What to produce:
Track down each line below containing the string "domino" and copy it.

Material for this exercise:

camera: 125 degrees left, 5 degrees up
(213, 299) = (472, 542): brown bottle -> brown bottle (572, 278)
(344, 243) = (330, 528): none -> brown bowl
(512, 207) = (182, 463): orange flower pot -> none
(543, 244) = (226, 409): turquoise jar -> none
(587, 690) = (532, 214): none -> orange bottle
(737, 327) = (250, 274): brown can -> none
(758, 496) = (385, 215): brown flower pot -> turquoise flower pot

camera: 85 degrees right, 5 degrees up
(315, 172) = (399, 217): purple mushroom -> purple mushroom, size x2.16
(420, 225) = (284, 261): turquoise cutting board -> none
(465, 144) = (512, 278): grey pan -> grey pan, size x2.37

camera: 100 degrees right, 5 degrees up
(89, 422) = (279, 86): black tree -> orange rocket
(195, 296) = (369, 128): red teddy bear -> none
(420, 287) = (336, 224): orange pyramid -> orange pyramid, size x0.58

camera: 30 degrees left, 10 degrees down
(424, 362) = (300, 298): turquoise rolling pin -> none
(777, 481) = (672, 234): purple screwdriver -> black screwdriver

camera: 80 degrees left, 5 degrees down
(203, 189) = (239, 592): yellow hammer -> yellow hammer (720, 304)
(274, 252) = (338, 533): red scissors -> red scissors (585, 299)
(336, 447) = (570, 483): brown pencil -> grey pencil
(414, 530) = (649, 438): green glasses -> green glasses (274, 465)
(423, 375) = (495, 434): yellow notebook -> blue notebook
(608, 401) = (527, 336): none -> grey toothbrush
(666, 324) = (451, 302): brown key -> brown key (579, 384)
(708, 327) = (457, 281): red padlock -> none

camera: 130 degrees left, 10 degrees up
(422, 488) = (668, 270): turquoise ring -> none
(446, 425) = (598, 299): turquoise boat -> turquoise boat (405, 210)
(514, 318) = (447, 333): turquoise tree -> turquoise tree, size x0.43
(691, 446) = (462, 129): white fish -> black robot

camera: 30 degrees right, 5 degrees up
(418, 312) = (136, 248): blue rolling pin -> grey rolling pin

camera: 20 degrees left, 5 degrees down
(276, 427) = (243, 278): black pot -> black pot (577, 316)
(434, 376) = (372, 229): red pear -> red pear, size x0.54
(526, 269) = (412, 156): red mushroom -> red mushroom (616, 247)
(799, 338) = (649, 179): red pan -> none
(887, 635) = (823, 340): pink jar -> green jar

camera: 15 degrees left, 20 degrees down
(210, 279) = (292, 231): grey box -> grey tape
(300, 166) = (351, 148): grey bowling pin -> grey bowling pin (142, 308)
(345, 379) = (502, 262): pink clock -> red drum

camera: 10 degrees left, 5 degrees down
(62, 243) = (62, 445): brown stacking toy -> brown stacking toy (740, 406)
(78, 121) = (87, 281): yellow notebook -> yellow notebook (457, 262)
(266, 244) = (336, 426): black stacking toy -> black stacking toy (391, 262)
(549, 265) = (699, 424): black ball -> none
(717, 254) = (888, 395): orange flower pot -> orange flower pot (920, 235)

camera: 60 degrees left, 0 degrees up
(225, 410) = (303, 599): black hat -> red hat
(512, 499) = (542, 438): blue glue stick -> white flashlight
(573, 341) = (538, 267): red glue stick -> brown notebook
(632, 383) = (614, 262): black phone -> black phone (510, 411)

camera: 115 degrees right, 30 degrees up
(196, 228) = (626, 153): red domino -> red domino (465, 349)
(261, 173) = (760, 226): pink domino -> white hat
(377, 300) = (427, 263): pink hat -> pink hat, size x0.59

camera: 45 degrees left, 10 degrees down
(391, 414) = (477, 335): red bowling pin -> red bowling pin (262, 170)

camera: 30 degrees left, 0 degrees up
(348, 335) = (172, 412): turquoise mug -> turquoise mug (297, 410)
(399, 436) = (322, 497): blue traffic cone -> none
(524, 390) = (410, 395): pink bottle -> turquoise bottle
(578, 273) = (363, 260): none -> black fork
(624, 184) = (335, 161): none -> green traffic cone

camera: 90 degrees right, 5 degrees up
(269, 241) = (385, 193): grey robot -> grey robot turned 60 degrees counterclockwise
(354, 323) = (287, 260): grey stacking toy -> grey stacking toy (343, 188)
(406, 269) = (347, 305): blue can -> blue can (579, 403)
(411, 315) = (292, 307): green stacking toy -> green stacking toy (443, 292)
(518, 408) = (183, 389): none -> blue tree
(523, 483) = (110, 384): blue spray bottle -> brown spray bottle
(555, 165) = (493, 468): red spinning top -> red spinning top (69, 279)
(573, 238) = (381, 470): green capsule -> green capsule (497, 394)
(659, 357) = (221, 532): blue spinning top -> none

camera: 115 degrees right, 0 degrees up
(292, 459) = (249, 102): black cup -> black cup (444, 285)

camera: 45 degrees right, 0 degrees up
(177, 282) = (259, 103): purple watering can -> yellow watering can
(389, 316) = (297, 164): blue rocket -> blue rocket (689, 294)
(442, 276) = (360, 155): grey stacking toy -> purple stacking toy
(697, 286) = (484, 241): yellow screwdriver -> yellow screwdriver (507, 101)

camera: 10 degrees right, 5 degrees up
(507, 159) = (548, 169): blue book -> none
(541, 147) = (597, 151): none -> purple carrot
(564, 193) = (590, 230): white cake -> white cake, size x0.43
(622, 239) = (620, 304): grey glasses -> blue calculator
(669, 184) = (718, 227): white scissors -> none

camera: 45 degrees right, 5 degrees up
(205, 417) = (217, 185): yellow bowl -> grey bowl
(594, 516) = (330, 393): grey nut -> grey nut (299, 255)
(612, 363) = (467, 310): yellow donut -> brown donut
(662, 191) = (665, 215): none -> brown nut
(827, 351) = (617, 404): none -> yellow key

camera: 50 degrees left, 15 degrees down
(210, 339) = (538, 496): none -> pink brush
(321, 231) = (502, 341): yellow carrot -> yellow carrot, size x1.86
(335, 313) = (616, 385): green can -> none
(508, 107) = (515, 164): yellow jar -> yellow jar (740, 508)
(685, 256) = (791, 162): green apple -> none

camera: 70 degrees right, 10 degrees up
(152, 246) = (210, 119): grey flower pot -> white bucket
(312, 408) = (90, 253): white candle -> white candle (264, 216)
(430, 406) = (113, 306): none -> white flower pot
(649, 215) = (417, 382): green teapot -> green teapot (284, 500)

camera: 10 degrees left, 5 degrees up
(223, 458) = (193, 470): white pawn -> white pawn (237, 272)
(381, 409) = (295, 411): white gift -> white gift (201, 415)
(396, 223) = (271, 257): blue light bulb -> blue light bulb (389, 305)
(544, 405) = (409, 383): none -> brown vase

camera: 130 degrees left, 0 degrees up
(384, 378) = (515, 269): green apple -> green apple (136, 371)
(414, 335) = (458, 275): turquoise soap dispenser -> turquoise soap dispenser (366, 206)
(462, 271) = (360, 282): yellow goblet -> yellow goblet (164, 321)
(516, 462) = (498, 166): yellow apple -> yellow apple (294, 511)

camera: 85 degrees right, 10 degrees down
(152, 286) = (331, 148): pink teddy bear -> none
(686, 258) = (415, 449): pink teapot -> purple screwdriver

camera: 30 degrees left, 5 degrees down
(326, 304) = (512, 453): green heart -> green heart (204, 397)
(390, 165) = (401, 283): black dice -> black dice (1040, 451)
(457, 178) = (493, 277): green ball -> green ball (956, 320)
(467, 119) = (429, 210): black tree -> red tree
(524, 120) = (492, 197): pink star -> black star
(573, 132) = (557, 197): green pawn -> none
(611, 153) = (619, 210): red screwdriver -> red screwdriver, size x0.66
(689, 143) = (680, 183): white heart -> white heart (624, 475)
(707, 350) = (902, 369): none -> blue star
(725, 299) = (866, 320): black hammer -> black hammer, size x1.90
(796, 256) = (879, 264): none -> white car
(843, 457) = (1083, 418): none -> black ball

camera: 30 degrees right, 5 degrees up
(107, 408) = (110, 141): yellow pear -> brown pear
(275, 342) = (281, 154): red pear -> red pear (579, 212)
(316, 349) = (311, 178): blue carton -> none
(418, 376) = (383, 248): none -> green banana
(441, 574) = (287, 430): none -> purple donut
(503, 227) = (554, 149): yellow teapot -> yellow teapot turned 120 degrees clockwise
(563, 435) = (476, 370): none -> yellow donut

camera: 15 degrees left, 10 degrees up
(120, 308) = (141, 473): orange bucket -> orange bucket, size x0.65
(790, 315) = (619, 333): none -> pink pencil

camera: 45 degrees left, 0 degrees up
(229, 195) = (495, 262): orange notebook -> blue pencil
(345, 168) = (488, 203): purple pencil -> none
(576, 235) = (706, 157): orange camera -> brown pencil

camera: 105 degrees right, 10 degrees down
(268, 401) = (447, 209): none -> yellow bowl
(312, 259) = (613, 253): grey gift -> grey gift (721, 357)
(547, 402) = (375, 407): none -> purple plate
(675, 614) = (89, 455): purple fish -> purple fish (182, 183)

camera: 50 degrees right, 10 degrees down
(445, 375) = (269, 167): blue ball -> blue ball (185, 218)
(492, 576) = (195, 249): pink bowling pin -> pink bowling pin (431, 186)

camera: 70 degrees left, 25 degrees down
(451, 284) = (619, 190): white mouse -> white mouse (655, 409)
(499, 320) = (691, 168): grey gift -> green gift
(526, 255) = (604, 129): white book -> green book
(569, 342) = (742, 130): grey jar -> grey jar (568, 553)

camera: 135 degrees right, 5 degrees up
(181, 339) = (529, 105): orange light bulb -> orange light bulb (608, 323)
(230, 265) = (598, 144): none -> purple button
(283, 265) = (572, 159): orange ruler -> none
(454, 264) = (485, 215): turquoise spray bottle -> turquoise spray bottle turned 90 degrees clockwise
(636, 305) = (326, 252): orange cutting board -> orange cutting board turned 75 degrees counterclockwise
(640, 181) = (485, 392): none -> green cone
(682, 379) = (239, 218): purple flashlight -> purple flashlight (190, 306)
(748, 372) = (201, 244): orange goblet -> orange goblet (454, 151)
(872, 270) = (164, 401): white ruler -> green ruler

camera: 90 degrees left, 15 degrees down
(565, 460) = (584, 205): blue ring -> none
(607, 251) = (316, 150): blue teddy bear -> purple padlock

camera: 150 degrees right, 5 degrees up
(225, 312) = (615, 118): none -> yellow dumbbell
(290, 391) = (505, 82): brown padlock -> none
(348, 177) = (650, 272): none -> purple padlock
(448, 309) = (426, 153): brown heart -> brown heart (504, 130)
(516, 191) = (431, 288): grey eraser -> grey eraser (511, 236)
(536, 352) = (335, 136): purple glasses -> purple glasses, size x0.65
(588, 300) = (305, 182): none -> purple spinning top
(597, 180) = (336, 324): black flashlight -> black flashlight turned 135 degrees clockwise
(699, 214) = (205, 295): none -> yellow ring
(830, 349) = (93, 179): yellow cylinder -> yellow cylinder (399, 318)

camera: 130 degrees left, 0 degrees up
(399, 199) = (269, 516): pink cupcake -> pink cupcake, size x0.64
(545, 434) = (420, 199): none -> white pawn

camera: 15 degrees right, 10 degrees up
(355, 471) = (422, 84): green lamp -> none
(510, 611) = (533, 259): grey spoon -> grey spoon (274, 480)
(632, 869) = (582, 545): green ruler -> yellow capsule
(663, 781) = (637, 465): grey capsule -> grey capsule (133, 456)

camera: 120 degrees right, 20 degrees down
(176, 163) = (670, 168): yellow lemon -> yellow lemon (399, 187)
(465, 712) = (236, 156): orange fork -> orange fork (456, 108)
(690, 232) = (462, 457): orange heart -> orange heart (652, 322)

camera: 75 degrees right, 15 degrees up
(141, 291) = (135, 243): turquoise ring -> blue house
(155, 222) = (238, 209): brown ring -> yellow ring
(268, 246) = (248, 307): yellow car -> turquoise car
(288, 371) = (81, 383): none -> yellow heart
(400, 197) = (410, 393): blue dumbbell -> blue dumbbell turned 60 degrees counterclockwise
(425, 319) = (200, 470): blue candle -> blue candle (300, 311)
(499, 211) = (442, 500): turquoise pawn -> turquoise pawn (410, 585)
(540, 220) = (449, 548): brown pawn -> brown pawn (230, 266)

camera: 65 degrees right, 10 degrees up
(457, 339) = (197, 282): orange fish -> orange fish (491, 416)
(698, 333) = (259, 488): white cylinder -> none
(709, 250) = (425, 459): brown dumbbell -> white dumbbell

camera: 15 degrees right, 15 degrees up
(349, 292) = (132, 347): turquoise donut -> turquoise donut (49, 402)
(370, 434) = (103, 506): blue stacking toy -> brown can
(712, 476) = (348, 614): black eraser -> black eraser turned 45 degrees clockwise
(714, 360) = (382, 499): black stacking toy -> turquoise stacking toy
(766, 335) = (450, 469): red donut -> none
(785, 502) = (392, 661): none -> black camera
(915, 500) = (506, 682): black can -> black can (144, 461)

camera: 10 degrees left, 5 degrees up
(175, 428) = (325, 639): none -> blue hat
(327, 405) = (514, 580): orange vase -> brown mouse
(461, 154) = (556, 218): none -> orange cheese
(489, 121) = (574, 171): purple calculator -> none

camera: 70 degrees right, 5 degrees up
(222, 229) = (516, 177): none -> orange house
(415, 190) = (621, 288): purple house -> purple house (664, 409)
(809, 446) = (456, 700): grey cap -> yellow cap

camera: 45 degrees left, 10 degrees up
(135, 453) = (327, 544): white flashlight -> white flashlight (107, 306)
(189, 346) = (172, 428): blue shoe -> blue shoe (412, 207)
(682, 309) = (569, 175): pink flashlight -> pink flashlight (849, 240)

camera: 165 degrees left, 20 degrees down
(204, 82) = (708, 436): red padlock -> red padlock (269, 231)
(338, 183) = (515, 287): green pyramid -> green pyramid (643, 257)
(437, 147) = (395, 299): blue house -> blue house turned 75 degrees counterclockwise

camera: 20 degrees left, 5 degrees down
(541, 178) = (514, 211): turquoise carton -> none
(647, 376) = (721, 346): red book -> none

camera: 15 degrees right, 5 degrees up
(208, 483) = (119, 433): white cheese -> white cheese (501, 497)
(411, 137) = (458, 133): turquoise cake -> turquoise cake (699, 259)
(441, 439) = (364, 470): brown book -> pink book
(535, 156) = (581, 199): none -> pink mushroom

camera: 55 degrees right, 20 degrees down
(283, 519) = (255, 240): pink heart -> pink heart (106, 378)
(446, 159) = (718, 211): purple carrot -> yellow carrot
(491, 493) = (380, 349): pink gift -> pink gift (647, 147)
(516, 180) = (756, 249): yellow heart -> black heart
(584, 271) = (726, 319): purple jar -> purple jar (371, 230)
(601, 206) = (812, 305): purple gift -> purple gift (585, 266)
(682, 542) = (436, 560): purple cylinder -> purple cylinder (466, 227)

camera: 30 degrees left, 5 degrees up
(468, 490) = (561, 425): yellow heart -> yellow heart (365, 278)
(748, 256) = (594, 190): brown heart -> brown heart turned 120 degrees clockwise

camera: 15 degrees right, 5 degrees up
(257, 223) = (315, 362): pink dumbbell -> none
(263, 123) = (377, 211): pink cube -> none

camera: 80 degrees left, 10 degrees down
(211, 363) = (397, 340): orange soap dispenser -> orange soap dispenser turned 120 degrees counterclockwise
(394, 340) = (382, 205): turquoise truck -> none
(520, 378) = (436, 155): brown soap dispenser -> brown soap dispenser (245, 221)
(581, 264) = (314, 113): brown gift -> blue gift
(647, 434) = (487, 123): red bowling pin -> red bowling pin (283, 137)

Answer box:
(196, 228) = (626, 153): red domino -> red domino (465, 349)
(261, 173) = (760, 226): pink domino -> white hat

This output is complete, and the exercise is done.